Before-and-after object listings:
++++++++

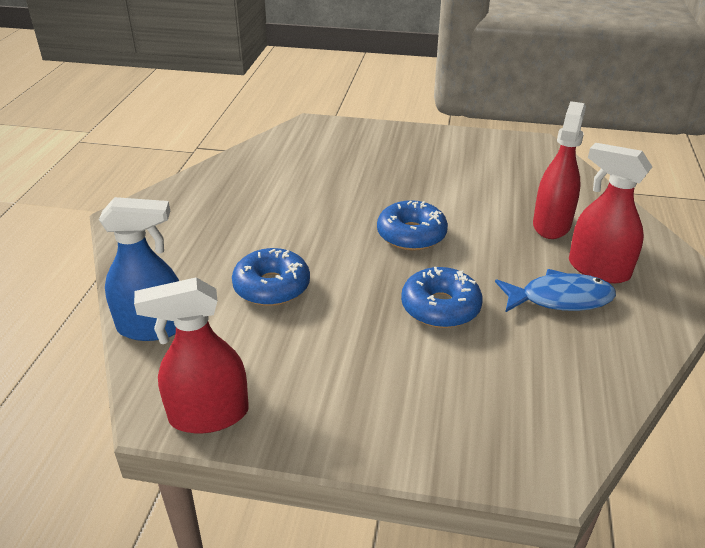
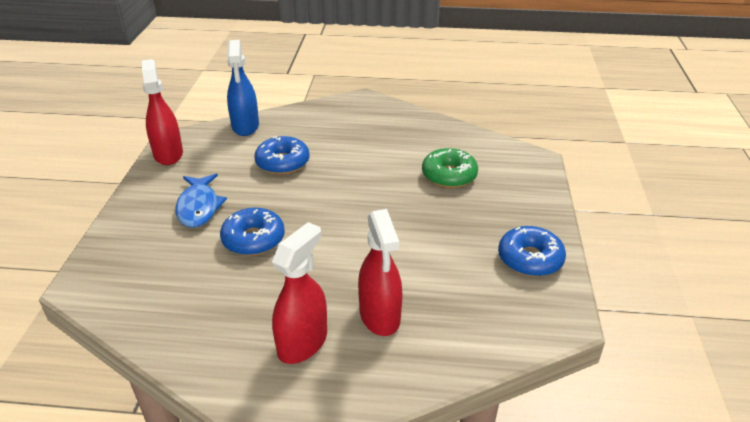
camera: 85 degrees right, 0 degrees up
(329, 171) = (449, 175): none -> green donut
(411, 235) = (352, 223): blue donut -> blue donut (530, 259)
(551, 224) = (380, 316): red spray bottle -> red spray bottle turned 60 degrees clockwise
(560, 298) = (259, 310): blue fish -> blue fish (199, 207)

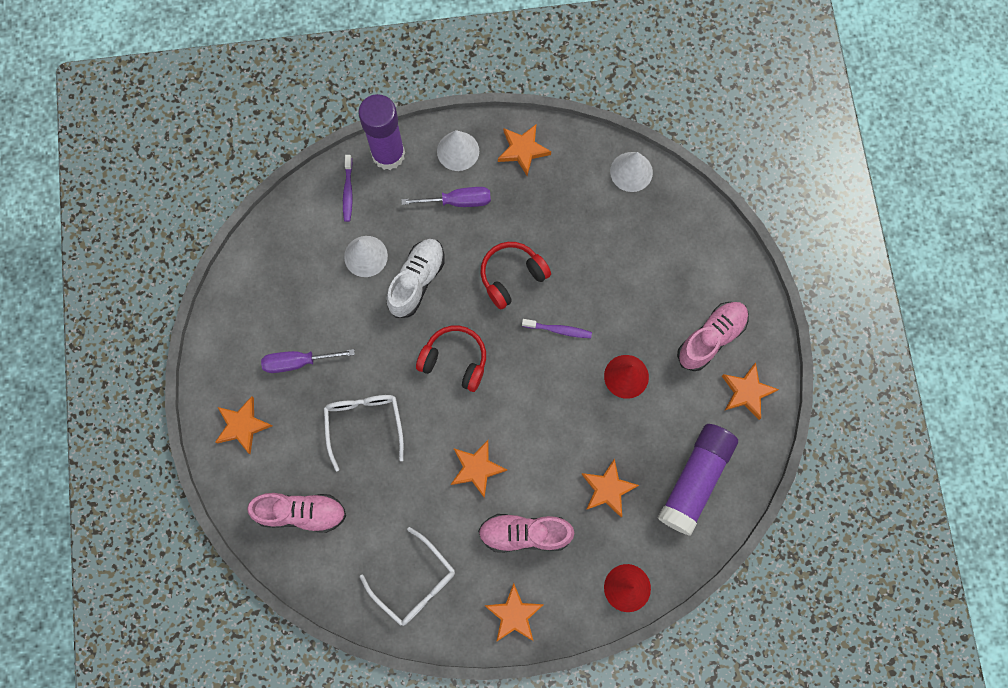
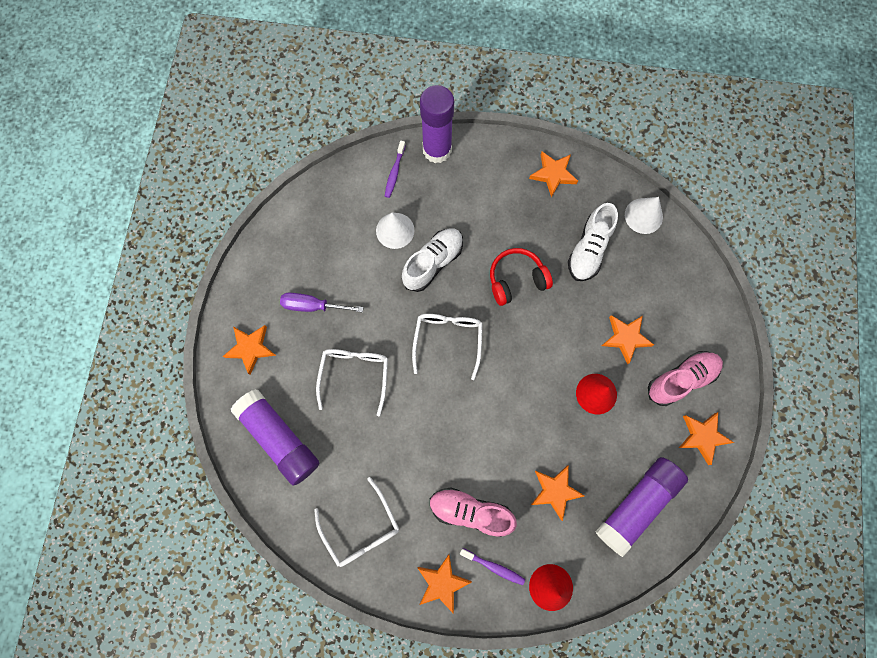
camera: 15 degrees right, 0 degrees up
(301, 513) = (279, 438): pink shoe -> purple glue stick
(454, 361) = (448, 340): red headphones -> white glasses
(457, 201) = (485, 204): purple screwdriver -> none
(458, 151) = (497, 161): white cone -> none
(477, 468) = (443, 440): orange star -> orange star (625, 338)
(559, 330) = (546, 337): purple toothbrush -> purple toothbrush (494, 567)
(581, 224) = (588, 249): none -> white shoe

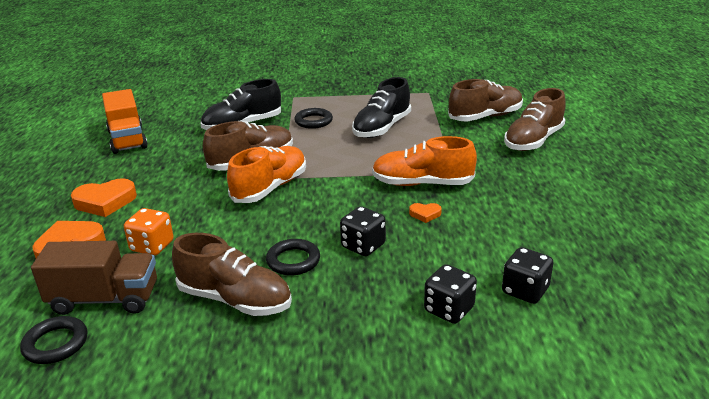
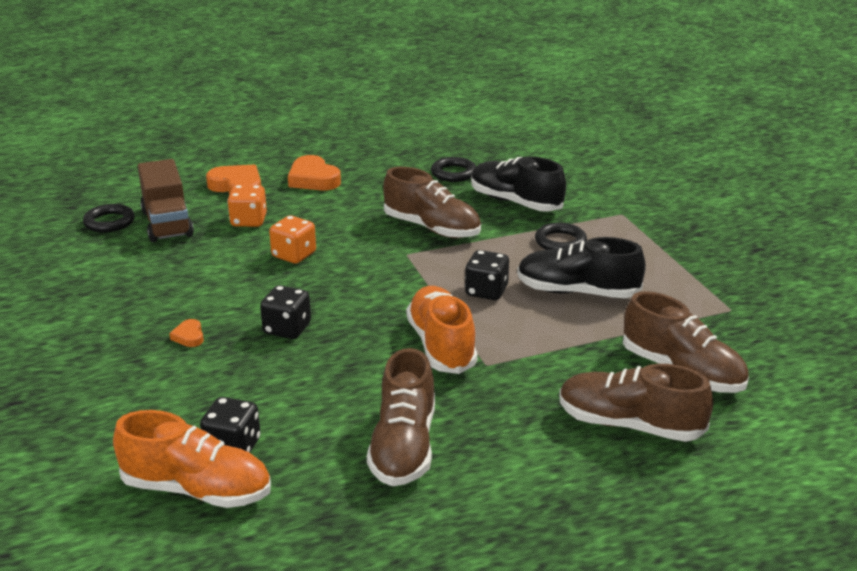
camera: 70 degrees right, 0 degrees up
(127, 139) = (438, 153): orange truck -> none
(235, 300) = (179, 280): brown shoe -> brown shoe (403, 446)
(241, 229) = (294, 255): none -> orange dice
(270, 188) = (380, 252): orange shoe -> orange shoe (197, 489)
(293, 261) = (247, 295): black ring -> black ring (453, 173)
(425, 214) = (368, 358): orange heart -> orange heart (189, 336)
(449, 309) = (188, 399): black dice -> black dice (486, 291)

++++++++

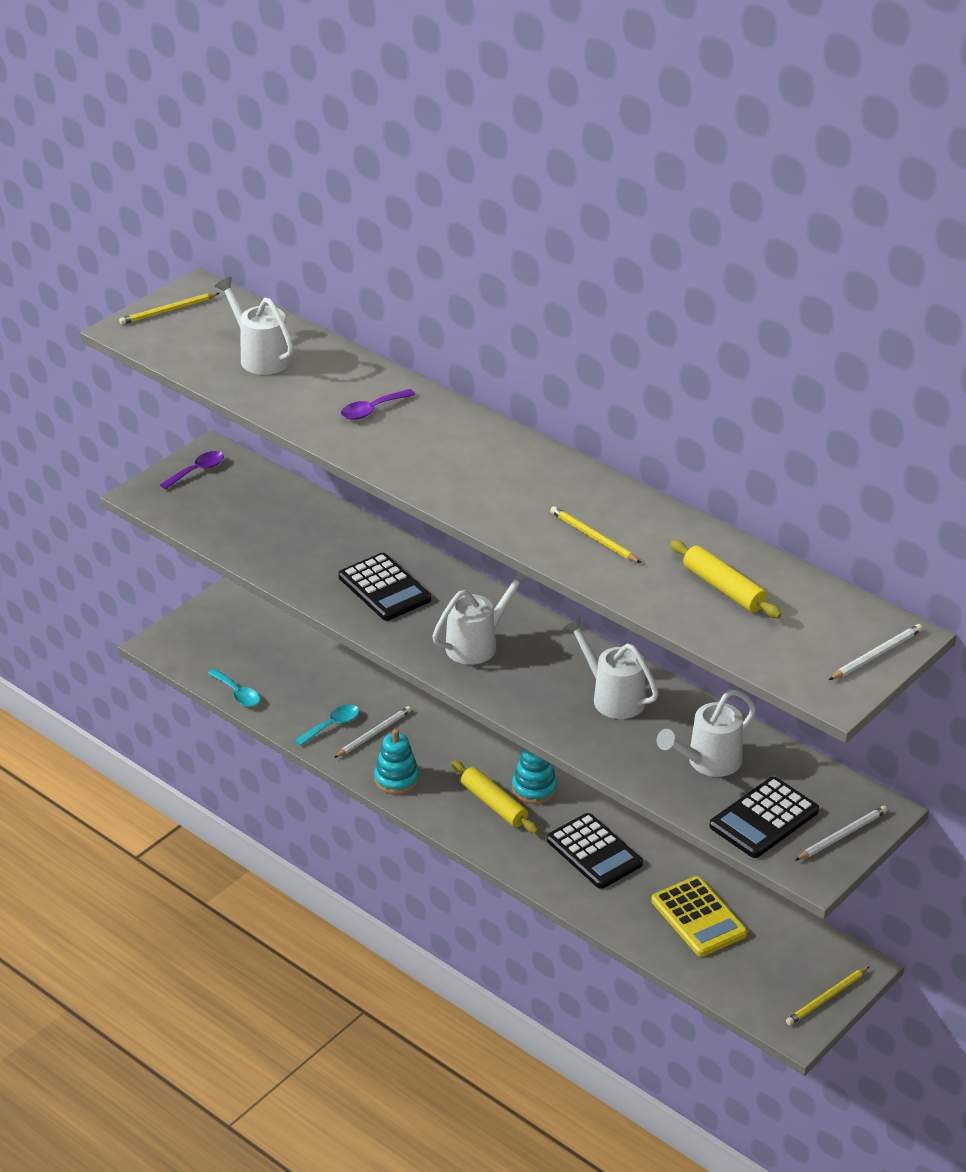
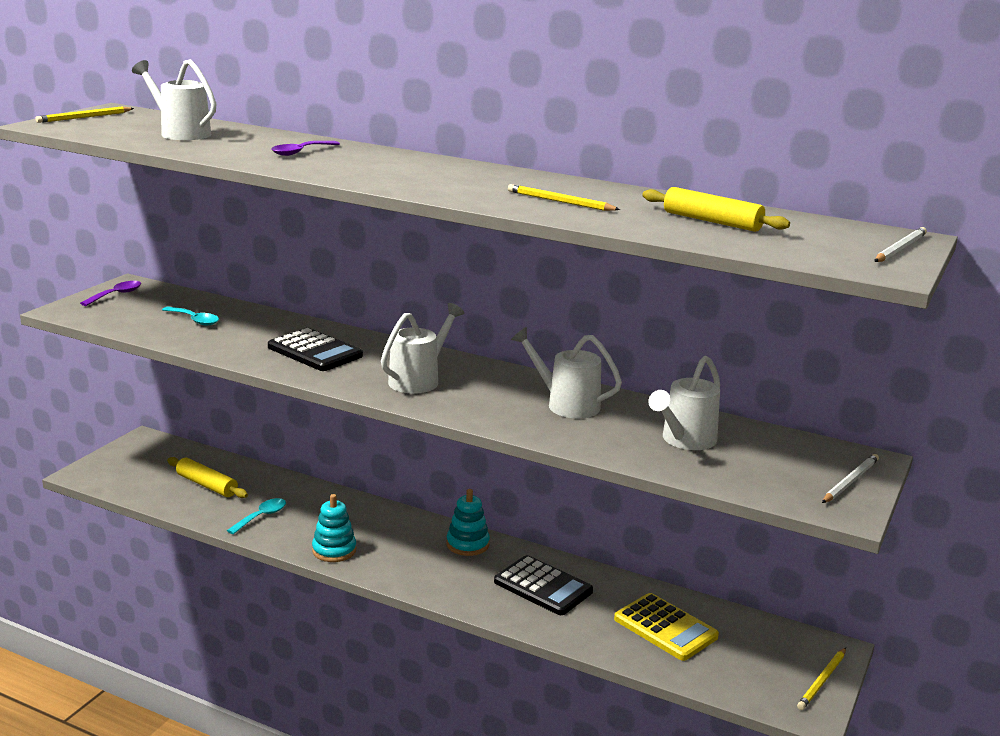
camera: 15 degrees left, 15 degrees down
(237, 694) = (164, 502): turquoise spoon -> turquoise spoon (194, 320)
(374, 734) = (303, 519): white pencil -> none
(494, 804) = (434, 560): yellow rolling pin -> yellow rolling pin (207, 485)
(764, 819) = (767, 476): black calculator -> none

++++++++

• The problem: Although pictures appear among the entries, please set down only the lines from the one with "(329, 171) = (449, 175): none -> green donut" up to and including the one with "(449, 309) = (188, 399): black", word for word.

• Answer space:
(329, 171) = (449, 175): none -> green donut
(411, 235) = (352, 223): blue donut -> blue donut (530, 259)
(551, 224) = (380, 316): red spray bottle -> red spray bottle turned 60 degrees clockwise
(560, 298) = (259, 310): blue fish -> blue fish (199, 207)

camera: 15 degrees right, 0 degrees up
(301, 513) = (279, 438): pink shoe -> purple glue stick
(454, 361) = (448, 340): red headphones -> white glasses
(457, 201) = (485, 204): purple screwdriver -> none
(458, 151) = (497, 161): white cone -> none
(477, 468) = (443, 440): orange star -> orange star (625, 338)
(559, 330) = (546, 337): purple toothbrush -> purple toothbrush (494, 567)
(581, 224) = (588, 249): none -> white shoe

camera: 70 degrees right, 0 degrees up
(127, 139) = (438, 153): orange truck -> none
(235, 300) = (179, 280): brown shoe -> brown shoe (403, 446)
(241, 229) = (294, 255): none -> orange dice
(270, 188) = (380, 252): orange shoe -> orange shoe (197, 489)
(293, 261) = (247, 295): black ring -> black ring (453, 173)
(425, 214) = (368, 358): orange heart -> orange heart (189, 336)
(449, 309) = (188, 399): black dice -> black dice (486, 291)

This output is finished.